Data for this exercise
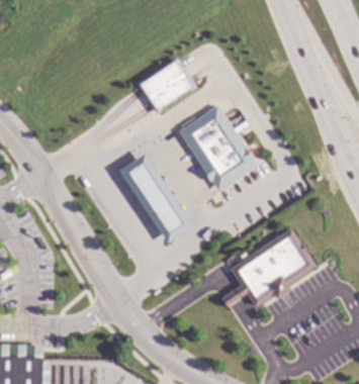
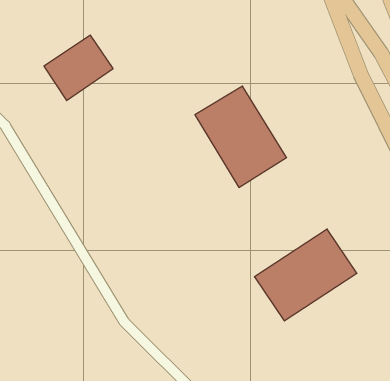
building: [138,58,196,113] -> [44,35,113,101]
building: [119,155,192,244] -> none

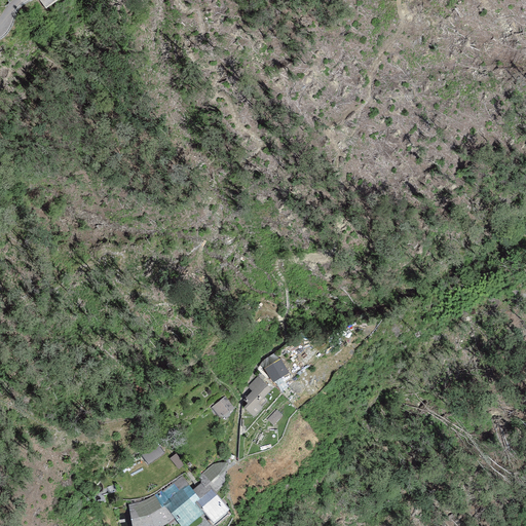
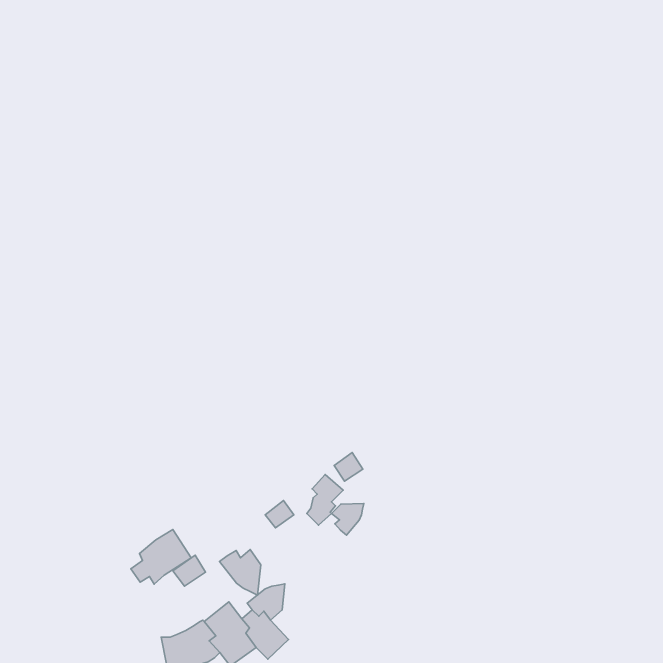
building: none -> [332,504,364,535]
building: none -> [131,530,191,584]
building: none -> [220,550,261,595]

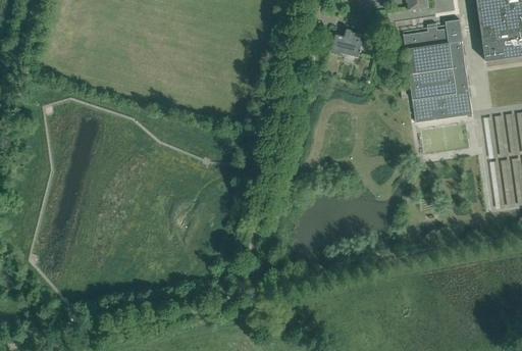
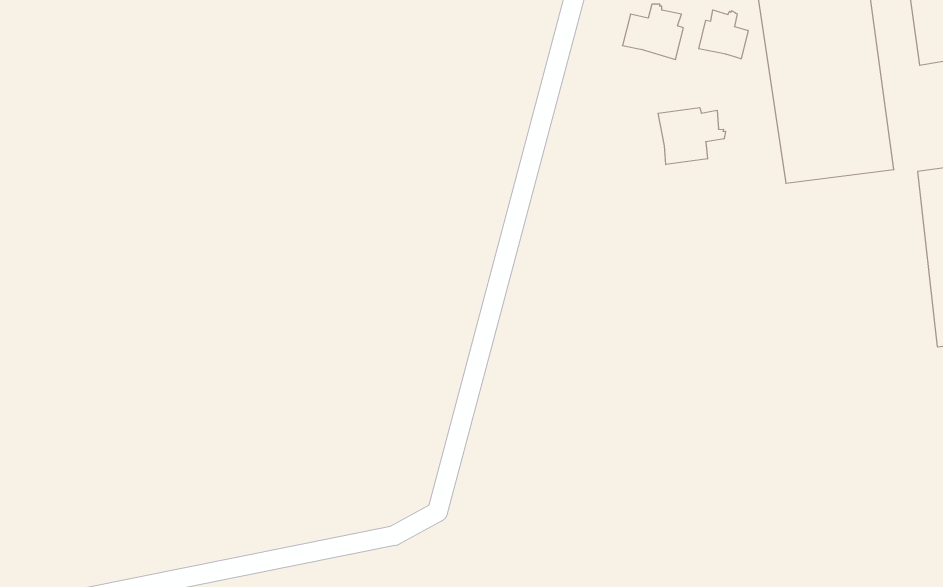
building: none -> [699,10,748,59]
building: none -> [658,108,726,165]

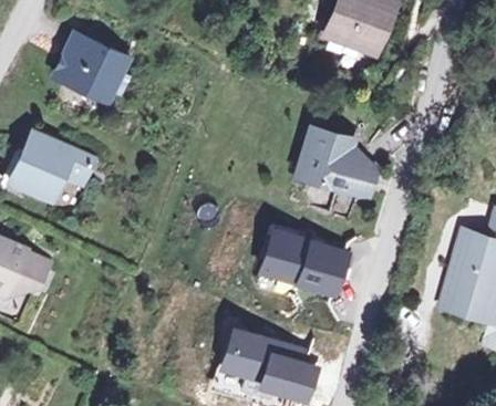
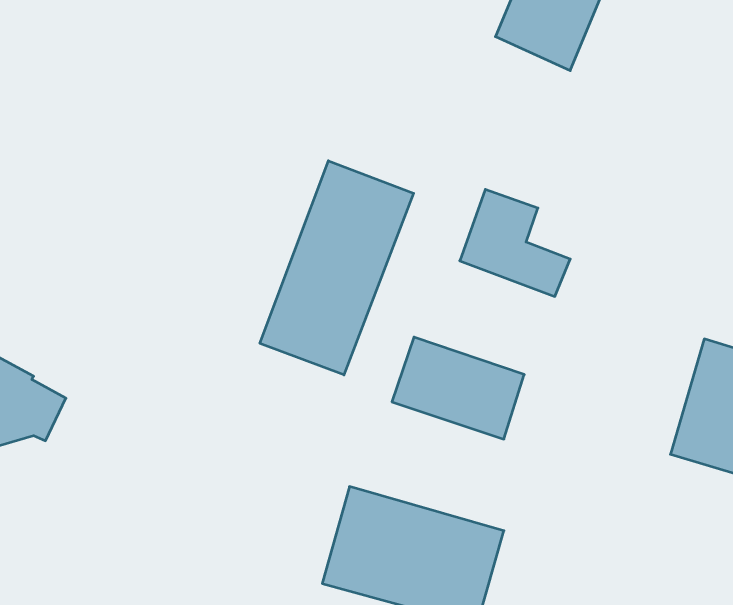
building: [53,32,123,98] -> none
building: none -> [260,161,414,375]
building: [21,138,82,205] -> none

Exercise directions
An exact copy is needed of the stretch above that opens with the line containing "building: none -> [332,504,364,535]" and closes with the line containing "building: none -> [260,161,414,375]"; the pictures are not part of it.

Exercise solution
building: none -> [332,504,364,535]
building: none -> [131,530,191,584]
building: none -> [220,550,261,595]

building: none -> [699,10,748,59]
building: none -> [658,108,726,165]

building: [53,32,123,98] -> none
building: none -> [260,161,414,375]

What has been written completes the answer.